**TASK PROMPT**:
Leave out the images and repeat the listing below without a single change.
-.-.-
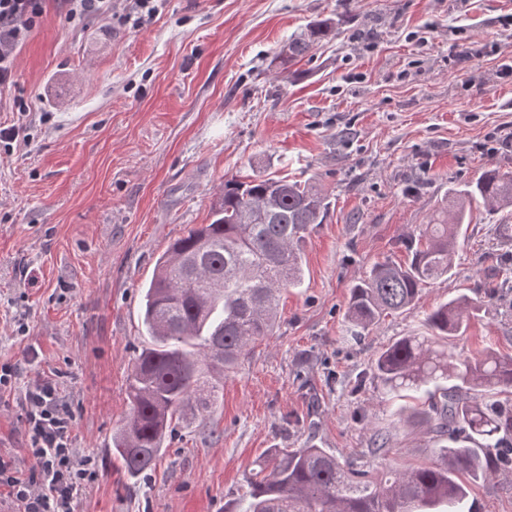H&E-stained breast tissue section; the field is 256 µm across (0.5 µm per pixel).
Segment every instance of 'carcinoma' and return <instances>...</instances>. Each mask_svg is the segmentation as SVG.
I'll list each match as a JSON object with an SVG mask.
<instances>
[{
	"mask_svg": "<svg viewBox=\"0 0 512 512\" xmlns=\"http://www.w3.org/2000/svg\"><path fill=\"white\" fill-rule=\"evenodd\" d=\"M332 32L317 21L282 46L287 64L307 56ZM496 214L512 208V171L486 167L465 190L450 193L419 236L404 242L408 260L373 264L350 290L345 322L355 342L385 317L411 308L421 286L452 275L473 207ZM328 197L286 177L224 182L212 221L174 240L145 288L143 346L129 377L131 412L112 436V454L136 481L163 454L176 423L208 412L220 383L259 339L278 327L279 295L303 280L302 256L315 224L325 222ZM512 266L493 267L483 293L495 301ZM479 302L460 295L426 317V336H402L374 362L372 379L386 392L426 394L423 408H401V424L423 422L439 442L428 466L379 470L390 452L376 431L369 447L341 459L309 440L301 448H270L256 462L246 491L224 512H470L461 480L512 472V356L456 357L437 344L459 335Z\"/></svg>",
	"mask_w": 512,
	"mask_h": 512,
	"instance_id": "1",
	"label": "carcinoma"
}]
</instances>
-.-.-
**FULL RESPONSE**:
H&E-stained breast tissue section; the field is 256 µm across (0.5 µm per pixel).
Segment every instance of 'carcinoma' and return <instances>...</instances>. Each mask_svg is the segmentation as SVG.
I'll list each match as a JSON object with an SVG mask.
<instances>
[{
	"mask_svg": "<svg viewBox=\"0 0 512 512\" xmlns=\"http://www.w3.org/2000/svg\"><path fill=\"white\" fill-rule=\"evenodd\" d=\"M332 32L317 21L282 46L287 64L307 56ZM496 214L512 208V171L486 167L465 190L450 193L419 236L404 242L408 260L373 264L350 290L345 322L355 342L385 317L411 308L421 286L452 275L473 207ZM328 197L286 177L224 182L212 221L174 240L145 288L143 346L129 377L131 412L112 436V454L136 481L163 454L176 423L208 412L220 383L259 339L278 327L279 295L303 280L302 256L315 224L325 222ZM512 266L493 267L483 293L495 301ZM479 302L460 295L426 317V336H402L374 362L372 379L386 392L426 394L423 408H401V424L423 422L439 442L428 466L379 470L390 452L376 431L369 447L341 459L309 440L301 448H270L256 462L246 491L224 512H470L461 480L512 472V356L456 357L437 344L459 335Z\"/></svg>",
	"mask_w": 512,
	"mask_h": 512,
	"instance_id": "1",
	"label": "carcinoma"
}]
</instances>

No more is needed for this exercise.